- [Task goal]
Count the lines in the material below that contain "kern". Reply with the number only.

· · ·

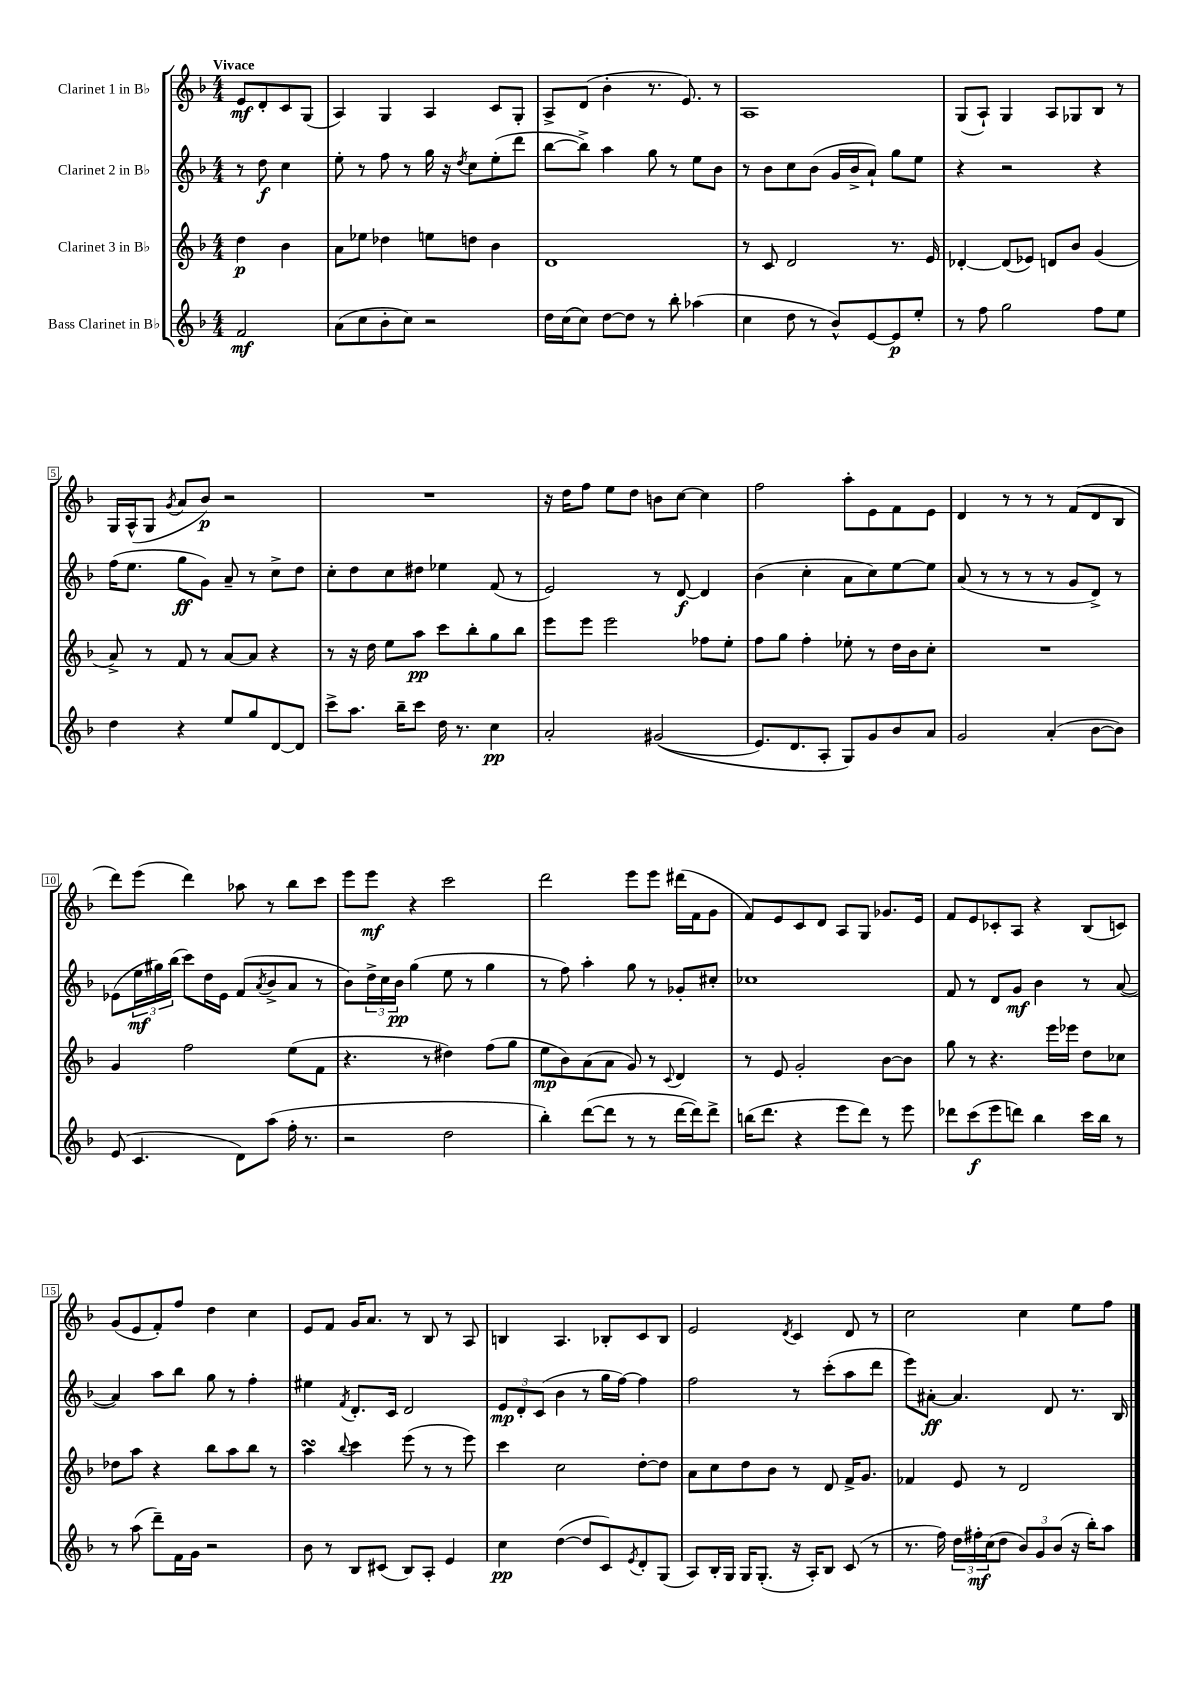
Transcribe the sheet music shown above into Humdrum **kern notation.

**kern	**kern	**kern	**kern
*staff4	*staff3	*staff2	*staff1
*clefG2	*clefG2	*clefG2	*clefG2
*k[b-]	*k[b-]	*k[b-]	*k[b-]
*M4/4	*M4/4	*M4/4	*M4/4
2f	4dd	8r	8e
.	.	8dd	8d'
.	4b-	4cc	8c
.	.	.	(8G
=	=	=	=
(8a	8a	8ee'	4A)
8cc	8ee-	8r	.
8b-'	4dd-	8ff	4G
8cc)	.	8r	.
2r	8ee	16gg	4A
.	.	16r	.
.	.	8qdd	.
.	8dd	8cc	.
.	4b-	(8ee'	8c
.	.	8ddd	8G'
=	=	=	=
16dd	1d	[8bb-	8A^
(16cc	.	.	.
8cc)	.	8bb-^])	(8d
[8dd	.	4aa	4b-'
8dd]	.	.	.
8r	.	8gg	8.r
8bb-'	.	8r	.
.	.	.	8.e)
(4aa-	.	8ee	.
.	.	8b-	8r
=	=	=	=
4cc	8r	8r	1A
.	8c	8b-	.
8dd	2d	8cc	.
8r	.	(8b-	.
8b-^^)	.	16g	.
.	.	16b-^	.
[8e	.	8a`)	.
8e]	8.r	8gg	.
8ee'	.	8ee	.
.	16e	.	.
=	=	=	=
8r	[4d-'	4r	(8G
8ff	.	.	8A`)
2gg	(8d-]	2r	4G
.	8e-)	.	.
.	8d	.	8A
.	8b-	.	8G-
8ff	(4g	4r	8B-
8ee	.	.	8r
=	=	=	=
4dd	8a^)	(16ff	16G
.	.	8.ee	(16A^^
.	8r	.	8G
.	.	.	8qg
4r	8f	8gg	8a
.	8r	8g)	8b-)
8ee	[8a	8a~	2r
8gg	8a]	8r	.
[8d	4r	8cc^	.
8d]	.	8dd	.
=	=	=	=
8ccc^	8r	8cc'	1r
8.aa	16r	8dd	.
.	16dd	.	.
.	8ee	8cc	.
16bb-~	.	.	.
8ccc	8aa	8dd#	.
16dd	8ccc	4ee-	.
8.r	.	.	.
.	8bb-'	.	.
4cc	8gg	(8f	.
.	8bb-	8r	.
=	=	=	=
2a'	8eee	2e)	16r
.	.	.	16dd
.	8eee	.	8ff
.	2eee	.	8ee
.	.	.	8dd
&((2g#	.	8r	8b
.	.	[8d	[8cc
.	8ff-	4d]	4cc]
.	8ee'	.	.
=	=	=	=
8.e)	8ff	(4b-	2ff
.	8gg	.	.
8.d	.	.	.
.	4ff'	4cc'	.
8A'	.	.	.
8G&)	8ee-'	8a	8aa'
8g	8r	8cc)	8e
8b-	16dd	[8ee	8f
.	16b-	.	.
8a	8cc'	8ee]	8e
=	=	=	=
2g	1r	(8a	4d
.	.	8r	.
.	.	8r	8r
.	.	8r	8r
(4a'	.	8r	8r
.	.	8g	(8f
[8b-	.	8d^)	8d
8b-])	.	8r	8B-
=	=	=	=
(8e	4g	(8e-	8ddd)
4.c	.	24ee	(8eee
.	.	24gg#)	.
.	.	(24bb-	.
.	2ff	8ccc)	4ddd)
.	.	16dd	.
.	.	16e-	.
8d)	.	(8f	8aa-
.	.	8qa	.
(8aa	.	8b-^	8r
16ff'	(8ee	8a	8bb-
8.r	.	.	.
.	8f	8r	8ccc
=	=	=	=
2r	4.r	8b-)	8eee
.	.	24dd^	8eee
.	.	24cc	.
.	.	24b-	.
.	.	(4gg	4r
.	8r	.	.
2dd	4dd#)	8ee	2ccc
.	.	8r	.
.	(8ff	4gg	.
.	8gg	.	.
=	=	=	=
4bb-')	8ee	8r	2ddd
.	8b-)	8ff)	.
([8ddd	(8a	4aa'	.
8ddd]	8a	.	.
8r	8g)	8gg	8eee
8r	8r	8r	8eee
.	8qqc	.	.
[16ddd	4d	8g-'	(16ddd#
16ddd])	.	.	16f
8ddd^	.	8cc#'	8g
=	=	=	=
(16bb	8r	1cc-	8f)
8.ddd	.	.	.
.	8e	.	8e
4r	2g'	.	8c
.	.	.	8d
8eee	.	.	8A
8ddd)	.	.	8G
8r	[8b-	.	8.g-
8eee	8b-]	.	.
.	.	.	16e
=	=	=	=
8ddd-	8gg	8f	8f
(8ccc	8r	8r	8e
8eee	4.r	8d	8c-'
8ddd)	.	8g	8A
4bb-	.	4b-	4r
.	16eee	.	.
.	16eee-	.	.
16ccc	8dd	8r	(8B-
16bb-	.	.	.
8r	8cc-	([8a	8c)
=	=	=	=
8r	8dd-	4a])	(8g
(8aa	8aa	.	8e
8ddd~)	4r	8aa	8f')
16f	.	8bb-	8ff
16g	.	.	.
2r	8bb-	8gg	4dd
.	8aa	8r	.
.	8bb-	4ff'	4cc
.	8r	.	.
=	=	=	=
8b-	4aa	4ee#	8e
8r	.	.	8f
.	8qqbb-	8qf	.
8B-	4ccc	8.d'	16g
.	.	.	8.a
(8c#	.	.	.
.	.	16c	.
8B-)	(8eee	2d	8r
8A'	8r	.	8B-
4e	8r	.	8r
.	8eee)	.	8A
=	=	=	=
4cc	4ccc	12e	4B
.	.	12d'	.
.	.	(12c	.
([4dd	2cc	4b-	4.A
8dd]	.	8r	.
8c)	.	16gg	8B-'
.	.	[16ff)	.
8qe	.	.	.
8d'	[8dd'	4ff]	8c
(8G	8dd]	.	8B-
=	=	=	=
8A)	8a	2ff	2e
16B-'	8cc	.	.
16G	.	.	.
16G	8dd	.	.
(8.G'	.	.	.
.	8b-	.	.
.	.	.	8qd
16r	8r	8r	4c
16A')	.	.	.
8B-	8d	(8ccc'	.
(8c	16f^	8aa	8d
.	8.g	.	.
8r	.	8ddd	8r
=	=	=	=
8.r	4f-	8eee)	2cc
.	.	[8a#'	.
16ff)	.	.	.
24dd	8e	4.a#]	.
24ff#'	.	.	.
(24cc	.	.	.
8dd	8r	.	.
12b-)	2d	.	4cc
12g	.	.	.
.	.	8d	.
(12b-	.	.	.
16r	.	8.r	8ee
16bb-')	.	.	.
8aa	.	.	8ff
.	.	16B-	.
==	==	==	==
*-	*-	*-	*-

· · ·

- [Reply]
2